* WHAT IS BEING ASKED: Starting at the line that contains "D1: LED orange", return every line through the end of the entries below, exactly and with nothing else.

(Version difference data)
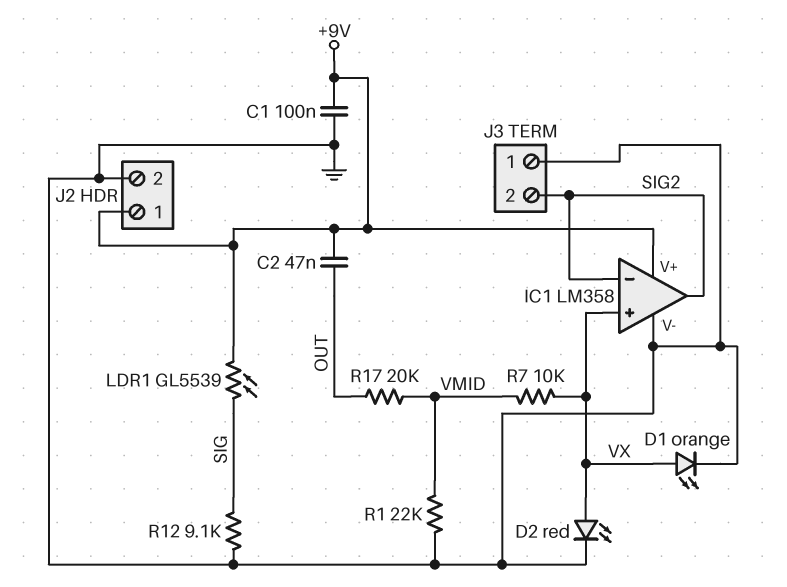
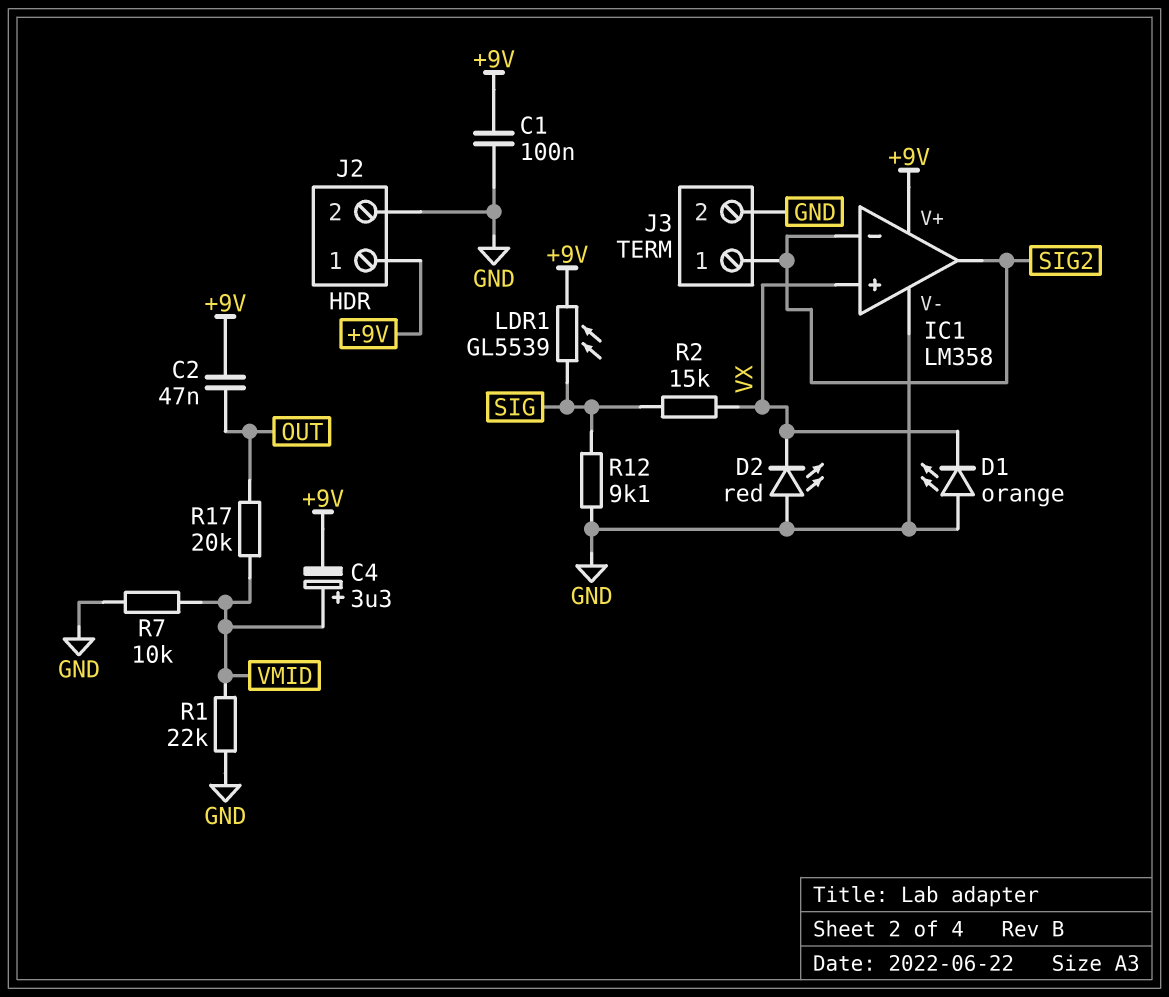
C4: none -> 3.3uF (plus VMID, minus +9V)
D1: LED orange (A VX, K GND) -> LED orange (A GND, K VX)
D2: LED red (A VX, K GND) -> LED red (A GND, K VX)
J3 pin 1: GND -> SIG2
J3 pin 2: SIG2 -> GND
R2: none -> 15k (SIG, VX)
R7: 10k (VMID, VX) -> 10k (GND, VMID)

* RESULT:
D1: LED orange (A VX, K GND) -> LED orange (A GND, K VX)
D2: LED red (A VX, K GND) -> LED red (A GND, K VX)
J3 pin 1: GND -> SIG2
J3 pin 2: SIG2 -> GND
R2: none -> 15k (SIG, VX)
R7: 10k (VMID, VX) -> 10k (GND, VMID)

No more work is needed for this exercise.